* [TASK GOAL] Transcribe exactly the lines below that begin at the line with "(469, 467) = (549, 507): yellow" and stop after the line with "(388, 176) = (441, 143): turquoise", leaving out every picture.

-- GIVEN DATA follows --

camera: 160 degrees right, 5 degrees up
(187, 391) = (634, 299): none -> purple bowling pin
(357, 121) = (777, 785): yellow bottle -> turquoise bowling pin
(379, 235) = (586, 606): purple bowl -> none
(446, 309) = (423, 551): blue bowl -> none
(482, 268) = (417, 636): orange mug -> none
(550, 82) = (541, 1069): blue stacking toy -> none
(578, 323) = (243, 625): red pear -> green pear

-- GIVEN DATA concluded --
-- GIVEN DATA follows --

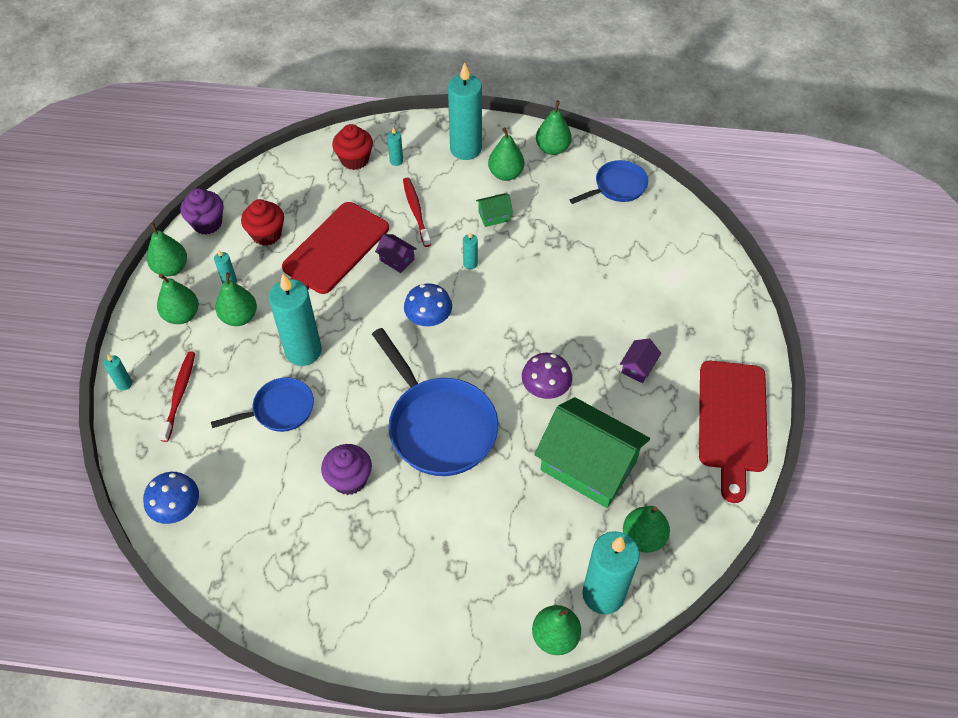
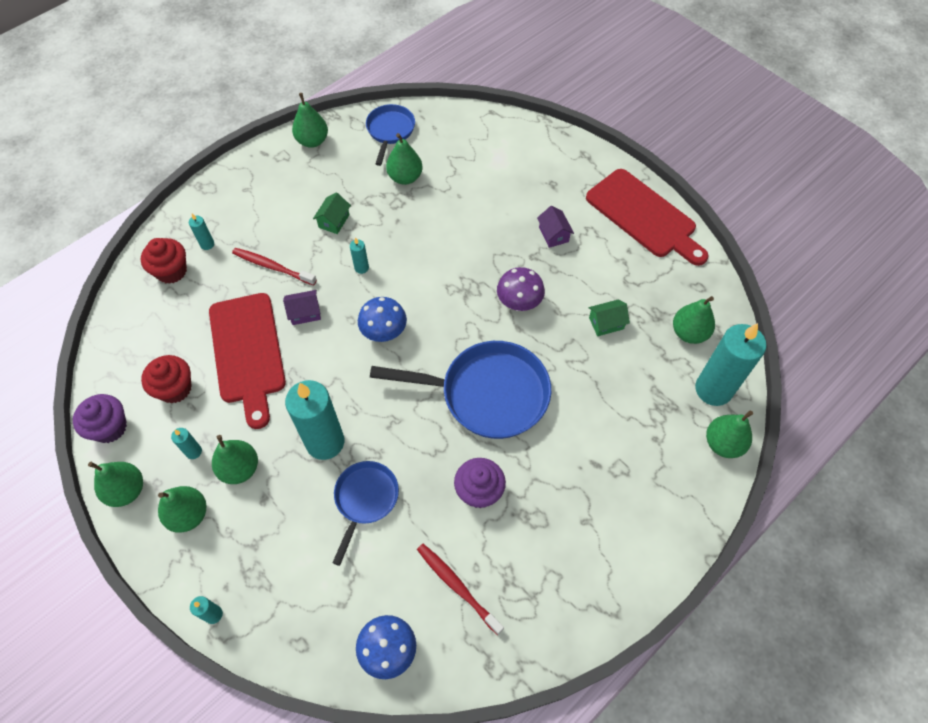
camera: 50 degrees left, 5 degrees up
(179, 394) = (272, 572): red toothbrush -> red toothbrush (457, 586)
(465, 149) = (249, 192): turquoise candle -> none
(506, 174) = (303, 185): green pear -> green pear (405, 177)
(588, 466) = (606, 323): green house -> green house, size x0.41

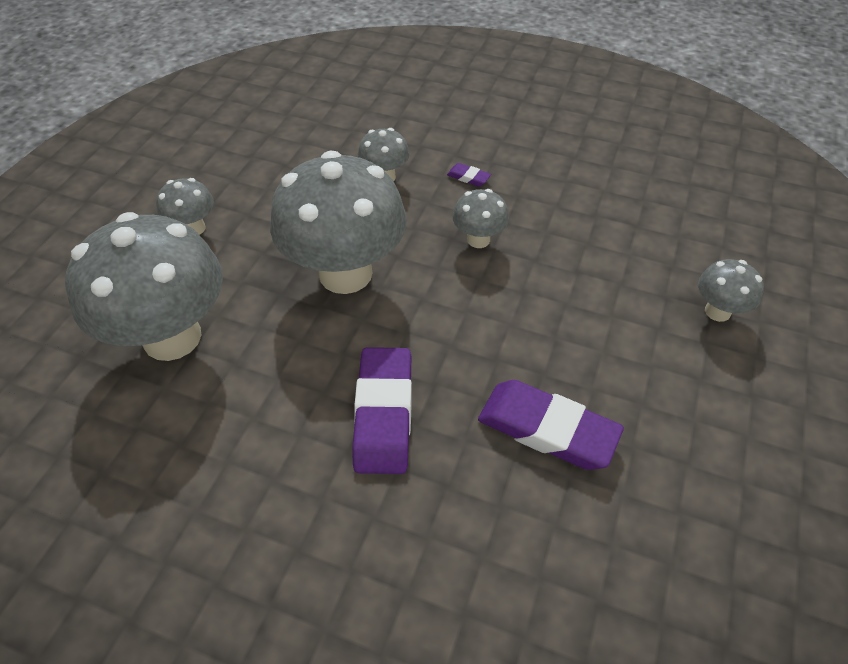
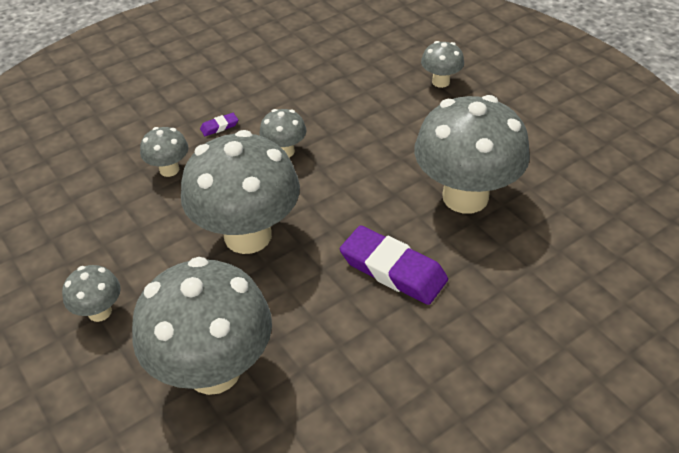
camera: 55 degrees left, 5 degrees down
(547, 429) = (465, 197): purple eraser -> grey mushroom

-- GIVEN DATA concluded --
-- GIVEN DATA follows --

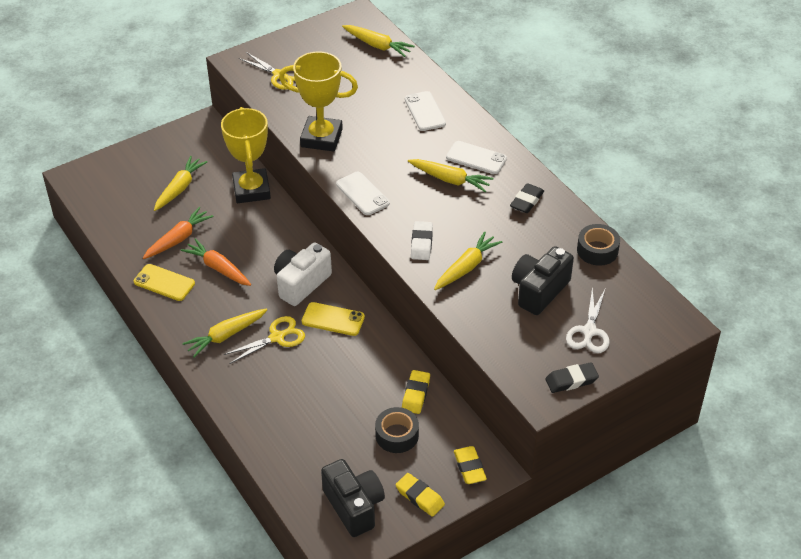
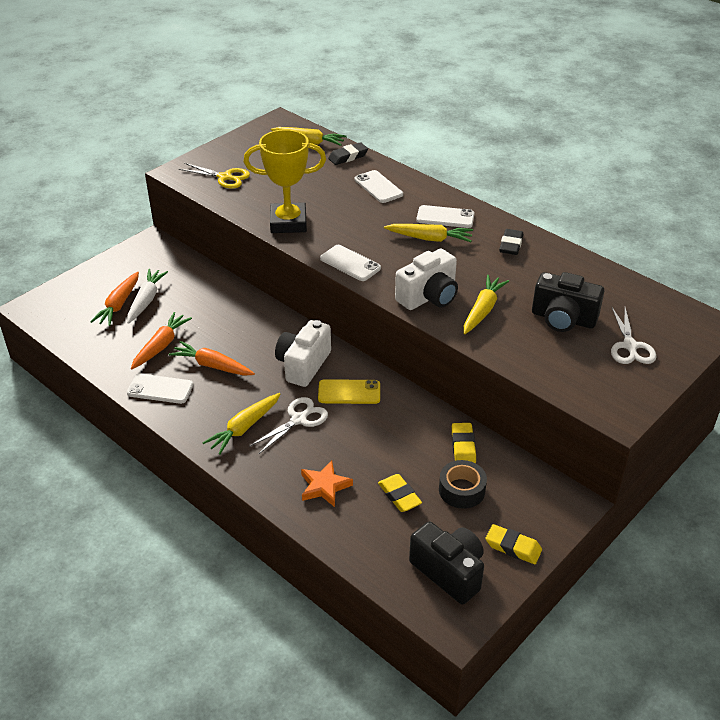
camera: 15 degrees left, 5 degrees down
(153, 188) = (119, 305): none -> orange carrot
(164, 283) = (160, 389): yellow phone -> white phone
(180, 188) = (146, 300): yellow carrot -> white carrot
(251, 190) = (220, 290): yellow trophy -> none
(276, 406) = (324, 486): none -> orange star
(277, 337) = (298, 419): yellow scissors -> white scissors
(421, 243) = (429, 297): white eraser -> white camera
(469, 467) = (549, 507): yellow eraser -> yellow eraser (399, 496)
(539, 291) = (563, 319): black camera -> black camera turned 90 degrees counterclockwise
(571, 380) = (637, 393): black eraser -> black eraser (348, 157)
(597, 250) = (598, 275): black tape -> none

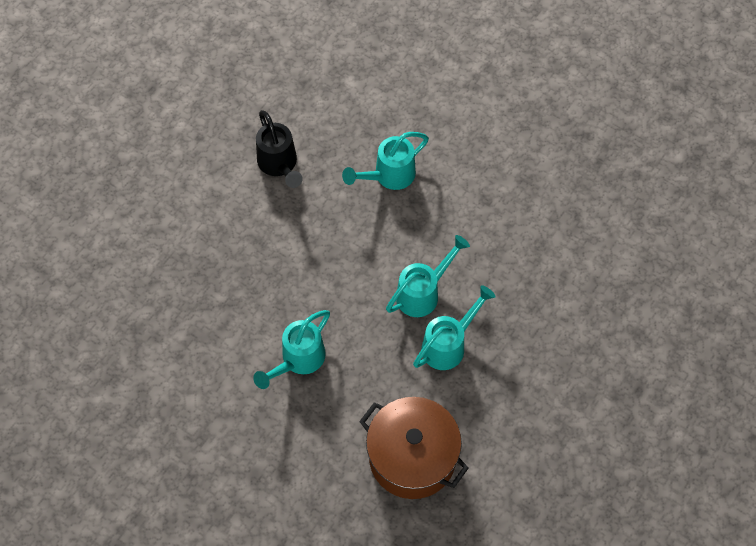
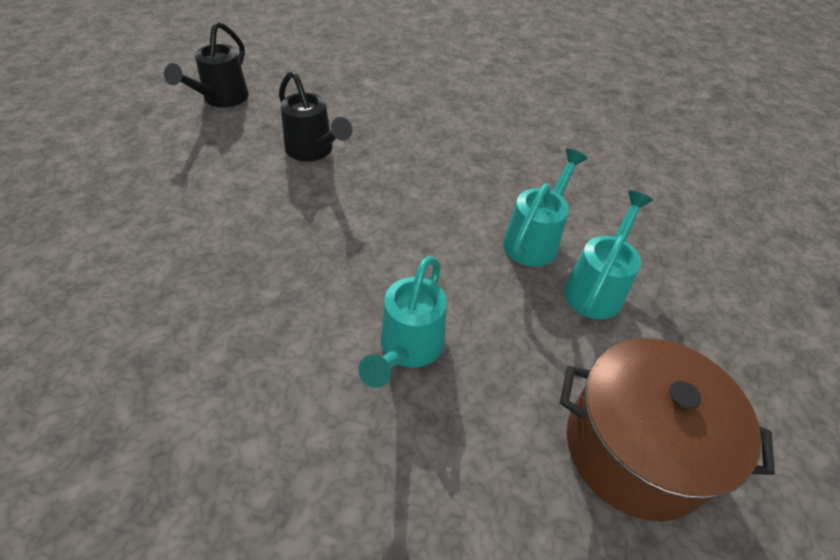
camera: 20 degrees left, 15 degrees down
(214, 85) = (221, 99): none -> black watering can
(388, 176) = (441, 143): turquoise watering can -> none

-- GIVEN DATA concluded --

* [REPLY TO THE EXERCISE]
(469, 467) = (549, 507): yellow eraser -> yellow eraser (399, 496)
(539, 291) = (563, 319): black camera -> black camera turned 90 degrees counterclockwise
(571, 380) = (637, 393): black eraser -> black eraser (348, 157)
(597, 250) = (598, 275): black tape -> none

camera: 20 degrees left, 15 degrees down
(214, 85) = (221, 99): none -> black watering can
(388, 176) = (441, 143): turquoise watering can -> none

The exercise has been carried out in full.